(Records)
**********

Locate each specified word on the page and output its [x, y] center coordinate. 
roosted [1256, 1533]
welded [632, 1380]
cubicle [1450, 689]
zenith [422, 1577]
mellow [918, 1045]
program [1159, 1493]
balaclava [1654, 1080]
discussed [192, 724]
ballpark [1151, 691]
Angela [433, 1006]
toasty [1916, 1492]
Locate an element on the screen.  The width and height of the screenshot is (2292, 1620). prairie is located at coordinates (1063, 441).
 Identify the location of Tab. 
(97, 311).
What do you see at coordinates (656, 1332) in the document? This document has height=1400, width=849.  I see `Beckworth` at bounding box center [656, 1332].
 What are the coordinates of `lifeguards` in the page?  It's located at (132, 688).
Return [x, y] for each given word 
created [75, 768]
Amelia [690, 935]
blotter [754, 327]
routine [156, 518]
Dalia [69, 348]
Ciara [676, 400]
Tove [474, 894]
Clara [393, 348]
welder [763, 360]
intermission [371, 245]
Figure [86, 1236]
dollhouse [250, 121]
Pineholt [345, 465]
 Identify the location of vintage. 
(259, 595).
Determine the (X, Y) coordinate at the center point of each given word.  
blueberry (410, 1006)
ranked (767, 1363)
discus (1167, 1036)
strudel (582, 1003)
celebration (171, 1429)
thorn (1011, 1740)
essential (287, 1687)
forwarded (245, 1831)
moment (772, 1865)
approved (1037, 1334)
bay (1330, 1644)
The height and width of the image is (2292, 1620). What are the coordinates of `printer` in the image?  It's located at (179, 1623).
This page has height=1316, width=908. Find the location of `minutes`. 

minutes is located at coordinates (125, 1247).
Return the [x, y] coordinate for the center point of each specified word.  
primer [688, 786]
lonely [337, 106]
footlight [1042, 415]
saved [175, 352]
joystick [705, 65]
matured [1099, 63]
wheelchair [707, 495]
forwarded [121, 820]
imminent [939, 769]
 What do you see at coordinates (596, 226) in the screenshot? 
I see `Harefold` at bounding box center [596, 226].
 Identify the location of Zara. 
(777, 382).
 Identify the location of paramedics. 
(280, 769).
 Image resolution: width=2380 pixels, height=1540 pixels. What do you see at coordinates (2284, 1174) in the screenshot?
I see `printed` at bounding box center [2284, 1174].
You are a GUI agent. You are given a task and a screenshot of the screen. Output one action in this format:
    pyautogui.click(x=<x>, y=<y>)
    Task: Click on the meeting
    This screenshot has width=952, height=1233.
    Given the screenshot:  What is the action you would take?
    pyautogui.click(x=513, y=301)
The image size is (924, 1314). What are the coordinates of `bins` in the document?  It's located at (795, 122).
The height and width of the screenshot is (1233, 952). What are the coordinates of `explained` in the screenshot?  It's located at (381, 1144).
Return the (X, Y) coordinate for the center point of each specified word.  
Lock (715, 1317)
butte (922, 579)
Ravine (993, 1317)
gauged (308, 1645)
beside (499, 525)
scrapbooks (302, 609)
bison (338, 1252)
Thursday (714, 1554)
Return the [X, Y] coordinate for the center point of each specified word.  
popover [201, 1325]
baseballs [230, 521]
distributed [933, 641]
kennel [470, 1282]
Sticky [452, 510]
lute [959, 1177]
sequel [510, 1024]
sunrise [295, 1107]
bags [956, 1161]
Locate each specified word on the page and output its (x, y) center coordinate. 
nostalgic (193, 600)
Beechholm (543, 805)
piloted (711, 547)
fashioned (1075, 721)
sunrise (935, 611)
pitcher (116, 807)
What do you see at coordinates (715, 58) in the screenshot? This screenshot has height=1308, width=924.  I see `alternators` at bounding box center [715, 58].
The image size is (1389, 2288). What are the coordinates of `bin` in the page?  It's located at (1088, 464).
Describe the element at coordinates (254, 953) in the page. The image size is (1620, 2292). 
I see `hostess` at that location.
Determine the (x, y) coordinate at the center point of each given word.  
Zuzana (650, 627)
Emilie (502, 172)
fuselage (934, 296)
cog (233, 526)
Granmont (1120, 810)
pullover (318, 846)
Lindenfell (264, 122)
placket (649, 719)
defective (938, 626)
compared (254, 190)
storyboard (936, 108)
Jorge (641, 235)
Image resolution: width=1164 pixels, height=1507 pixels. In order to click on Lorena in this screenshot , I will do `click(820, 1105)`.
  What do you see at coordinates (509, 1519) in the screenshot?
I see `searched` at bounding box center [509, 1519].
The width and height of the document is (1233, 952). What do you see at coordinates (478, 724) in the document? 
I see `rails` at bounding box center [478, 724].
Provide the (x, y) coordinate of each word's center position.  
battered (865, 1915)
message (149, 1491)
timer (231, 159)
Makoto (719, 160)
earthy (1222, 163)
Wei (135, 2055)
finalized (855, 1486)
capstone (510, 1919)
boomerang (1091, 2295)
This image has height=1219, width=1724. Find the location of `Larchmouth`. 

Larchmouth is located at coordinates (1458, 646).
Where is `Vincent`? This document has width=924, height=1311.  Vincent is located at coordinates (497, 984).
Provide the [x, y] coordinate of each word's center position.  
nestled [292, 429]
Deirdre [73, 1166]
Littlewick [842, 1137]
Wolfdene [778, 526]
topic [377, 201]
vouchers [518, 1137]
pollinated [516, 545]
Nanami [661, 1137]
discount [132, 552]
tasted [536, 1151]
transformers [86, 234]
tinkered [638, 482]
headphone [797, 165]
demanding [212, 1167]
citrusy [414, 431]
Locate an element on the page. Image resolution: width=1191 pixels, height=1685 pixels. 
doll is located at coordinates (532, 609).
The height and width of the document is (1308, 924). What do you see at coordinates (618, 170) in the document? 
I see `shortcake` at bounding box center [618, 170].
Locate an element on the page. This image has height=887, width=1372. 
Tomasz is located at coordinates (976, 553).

**********

What the task asks: Copy out all of the lines above with no changes.

Worked answer:
Locate each specified word on the page and output its [x, y] center coordinate. 
roosted [1256, 1533]
welded [632, 1380]
cubicle [1450, 689]
zenith [422, 1577]
mellow [918, 1045]
program [1159, 1493]
balaclava [1654, 1080]
discussed [192, 724]
ballpark [1151, 691]
Angela [433, 1006]
toasty [1916, 1492]
Locate an element on the screen.  The width and height of the screenshot is (2292, 1620). prairie is located at coordinates (1063, 441).
 Identify the location of Tab. 
(97, 311).
What do you see at coordinates (656, 1332) in the document? This document has height=1400, width=849.  I see `Beckworth` at bounding box center [656, 1332].
 What are the coordinates of `lifeguards` in the page?  It's located at (132, 688).
Return [x, y] for each given word 
created [75, 768]
Amelia [690, 935]
blotter [754, 327]
routine [156, 518]
Dalia [69, 348]
Ciara [676, 400]
Tove [474, 894]
Clara [393, 348]
welder [763, 360]
intermission [371, 245]
Figure [86, 1236]
dollhouse [250, 121]
Pineholt [345, 465]
 Identify the location of vintage. 
(259, 595).
Determine the (X, Y) coordinate at the center point of each given word.  
blueberry (410, 1006)
ranked (767, 1363)
discus (1167, 1036)
strudel (582, 1003)
celebration (171, 1429)
thorn (1011, 1740)
essential (287, 1687)
forwarded (245, 1831)
moment (772, 1865)
approved (1037, 1334)
bay (1330, 1644)
The height and width of the image is (2292, 1620). What are the coordinates of `printer` in the image?  It's located at (179, 1623).
This page has height=1316, width=908. Find the location of `minutes`. 

minutes is located at coordinates (125, 1247).
Return the [x, y] coordinate for the center point of each specified word.  
primer [688, 786]
lonely [337, 106]
footlight [1042, 415]
saved [175, 352]
joystick [705, 65]
matured [1099, 63]
wheelchair [707, 495]
forwarded [121, 820]
imminent [939, 769]
 What do you see at coordinates (596, 226) in the screenshot? 
I see `Harefold` at bounding box center [596, 226].
 Identify the location of Zara. 
(777, 382).
 Identify the location of paramedics. 
(280, 769).
 Image resolution: width=2380 pixels, height=1540 pixels. What do you see at coordinates (2284, 1174) in the screenshot?
I see `printed` at bounding box center [2284, 1174].
You are a GUI agent. You are given a task and a screenshot of the screen. Output one action in this format:
    pyautogui.click(x=<x>, y=<y>)
    Task: Click on the meeting
    This screenshot has width=952, height=1233.
    Given the screenshot:  What is the action you would take?
    pyautogui.click(x=513, y=301)
The image size is (924, 1314). What are the coordinates of `bins` in the document?  It's located at (795, 122).
The height and width of the screenshot is (1233, 952). What are the coordinates of `explained` in the screenshot?  It's located at (381, 1144).
Return the (X, Y) coordinate for the center point of each specified word.  
Lock (715, 1317)
butte (922, 579)
Ravine (993, 1317)
gauged (308, 1645)
beside (499, 525)
scrapbooks (302, 609)
bison (338, 1252)
Thursday (714, 1554)
Return the [X, Y] coordinate for the center point of each specified word.  
popover [201, 1325]
baseballs [230, 521]
distributed [933, 641]
kennel [470, 1282]
Sticky [452, 510]
lute [959, 1177]
sequel [510, 1024]
sunrise [295, 1107]
bags [956, 1161]
Locate each specified word on the page and output its (x, y) center coordinate. 
nostalgic (193, 600)
Beechholm (543, 805)
piloted (711, 547)
fashioned (1075, 721)
sunrise (935, 611)
pitcher (116, 807)
What do you see at coordinates (715, 58) in the screenshot? This screenshot has height=1308, width=924.  I see `alternators` at bounding box center [715, 58].
The image size is (1389, 2288). What are the coordinates of `bin` in the page?  It's located at (1088, 464).
Describe the element at coordinates (254, 953) in the page. The image size is (1620, 2292). 
I see `hostess` at that location.
Determine the (x, y) coordinate at the center point of each given word.  
Zuzana (650, 627)
Emilie (502, 172)
fuselage (934, 296)
cog (233, 526)
Granmont (1120, 810)
pullover (318, 846)
Lindenfell (264, 122)
placket (649, 719)
defective (938, 626)
compared (254, 190)
storyboard (936, 108)
Jorge (641, 235)
Image resolution: width=1164 pixels, height=1507 pixels. In order to click on Lorena in this screenshot , I will do `click(820, 1105)`.
  What do you see at coordinates (509, 1519) in the screenshot?
I see `searched` at bounding box center [509, 1519].
The width and height of the document is (1233, 952). What do you see at coordinates (478, 724) in the document? 
I see `rails` at bounding box center [478, 724].
Provide the (x, y) coordinate of each word's center position.  
battered (865, 1915)
message (149, 1491)
timer (231, 159)
Makoto (719, 160)
earthy (1222, 163)
Wei (135, 2055)
finalized (855, 1486)
capstone (510, 1919)
boomerang (1091, 2295)
This image has height=1219, width=1724. Find the location of `Larchmouth`. 

Larchmouth is located at coordinates (1458, 646).
Where is `Vincent`? This document has width=924, height=1311.  Vincent is located at coordinates (497, 984).
Provide the [x, y] coordinate of each word's center position.  
nestled [292, 429]
Deirdre [73, 1166]
Littlewick [842, 1137]
Wolfdene [778, 526]
topic [377, 201]
vouchers [518, 1137]
pollinated [516, 545]
Nanami [661, 1137]
discount [132, 552]
tasted [536, 1151]
transformers [86, 234]
tinkered [638, 482]
headphone [797, 165]
demanding [212, 1167]
citrusy [414, 431]
Locate an element on the page. Image resolution: width=1191 pixels, height=1685 pixels. 
doll is located at coordinates (532, 609).
The height and width of the document is (1308, 924). What do you see at coordinates (618, 170) in the document? 
I see `shortcake` at bounding box center [618, 170].
Locate an element on the page. This image has height=887, width=1372. 
Tomasz is located at coordinates (976, 553).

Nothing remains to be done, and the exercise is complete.